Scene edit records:
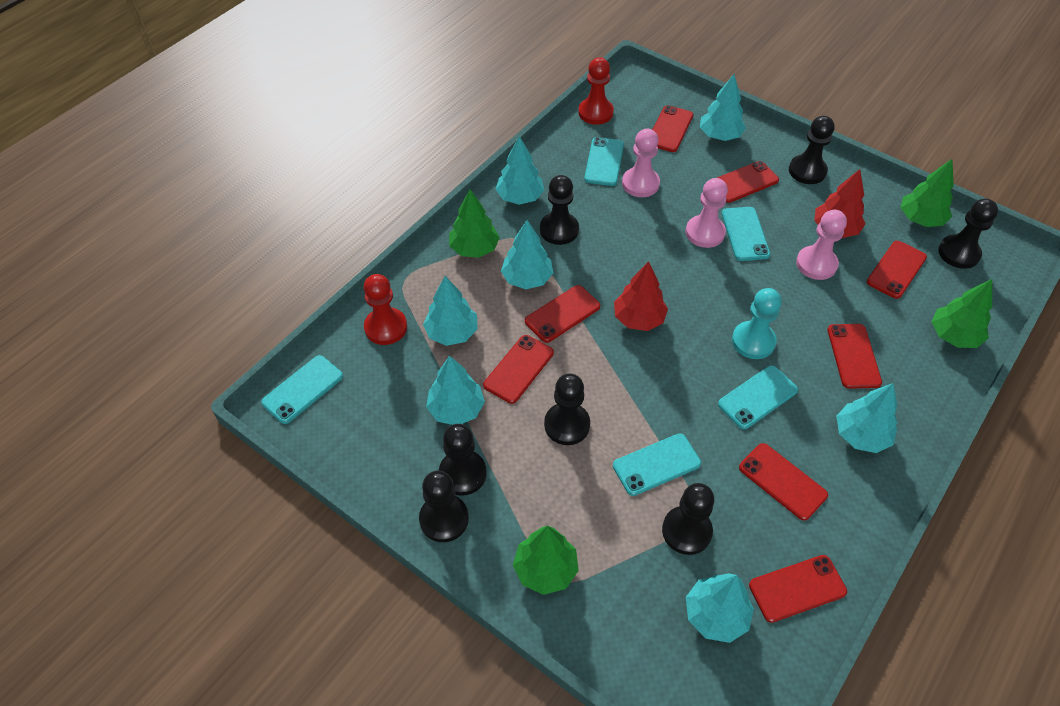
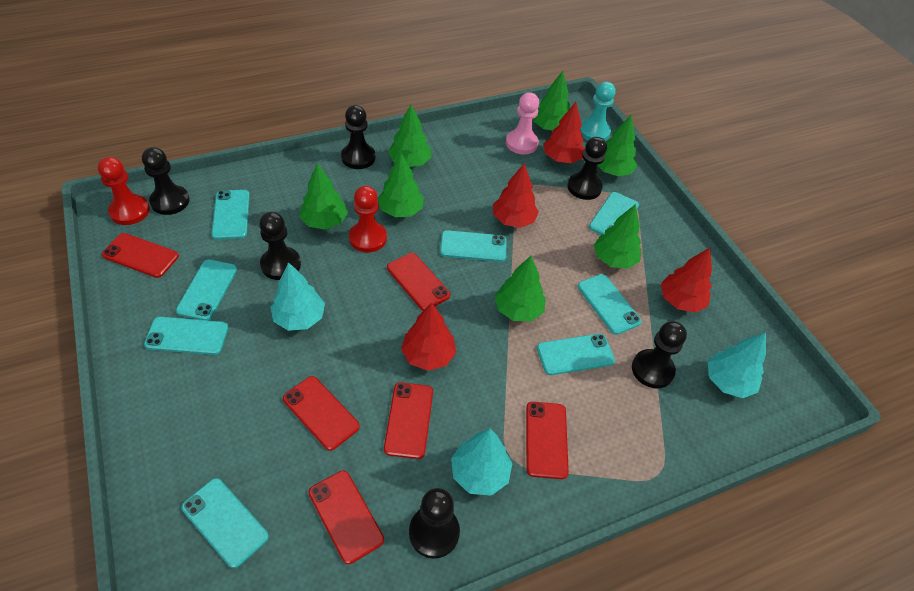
black pawn: 7 -> 6
green tree: 4 -> 7
pink pawn: 3 -> 1
red phone: 8 -> 6
red tree: 2 -> 4
turquoise phone: 5 -> 8
turquoise tree: 7 -> 3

Exercise requirements
Scan the entries for lines holding the string "turquoise", then copy every one of them.

Solved exercise
turquoise phone: 5 -> 8
turquoise tree: 7 -> 3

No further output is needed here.